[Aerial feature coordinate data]
□ □ □ □ □ □ □

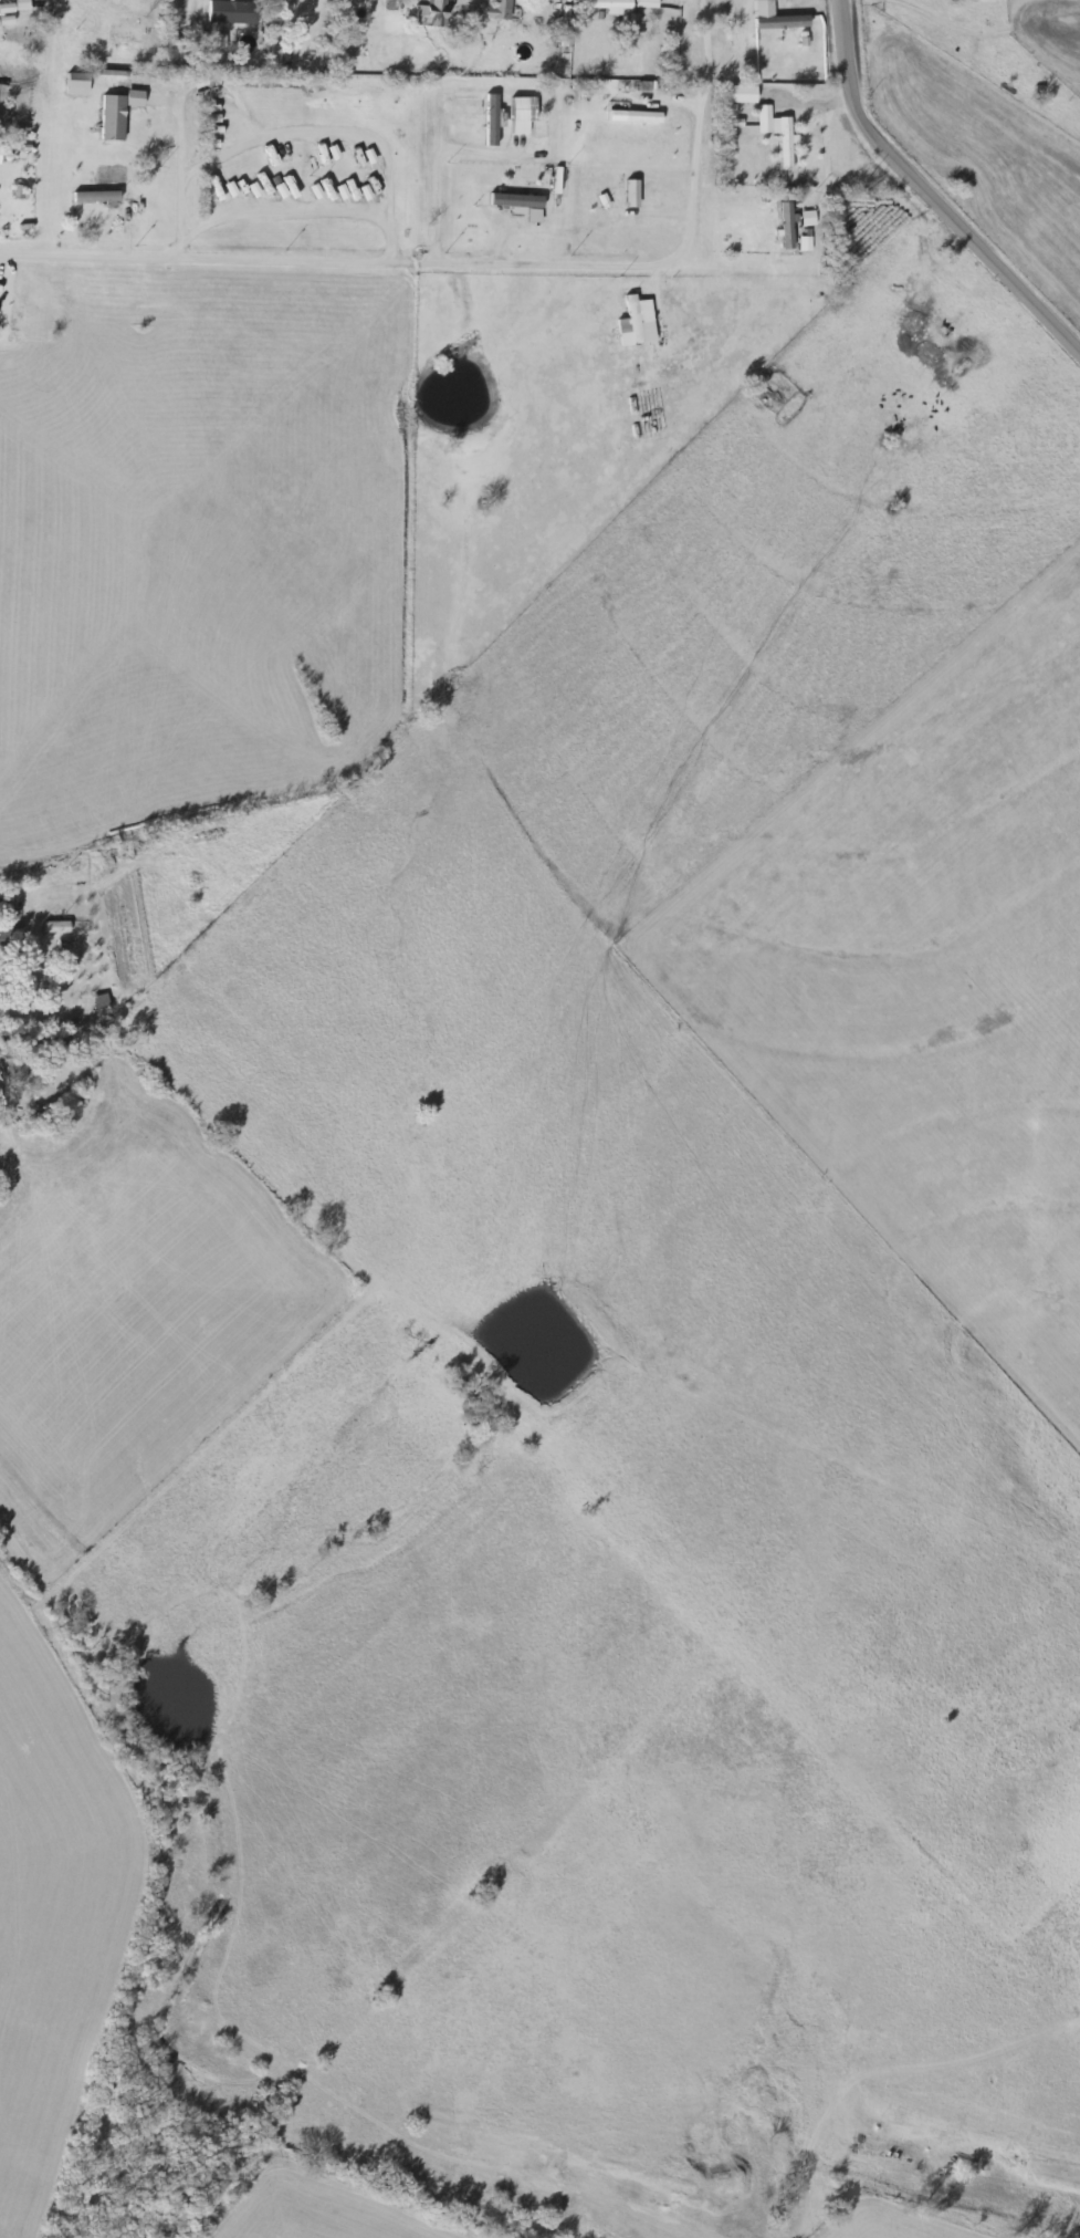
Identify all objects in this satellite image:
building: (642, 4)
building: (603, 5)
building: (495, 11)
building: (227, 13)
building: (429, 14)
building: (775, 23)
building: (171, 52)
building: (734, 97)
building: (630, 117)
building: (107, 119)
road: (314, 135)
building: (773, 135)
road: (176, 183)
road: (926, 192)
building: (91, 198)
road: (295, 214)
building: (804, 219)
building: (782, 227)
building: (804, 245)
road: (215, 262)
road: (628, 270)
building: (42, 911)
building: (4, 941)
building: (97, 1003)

□ □ □ □ □ □ □

Above are the records. Copy every line in them holding "road".

ANSWER SPACE
road: (314, 135)
road: (176, 183)
road: (926, 192)
road: (295, 214)
road: (215, 262)
road: (628, 270)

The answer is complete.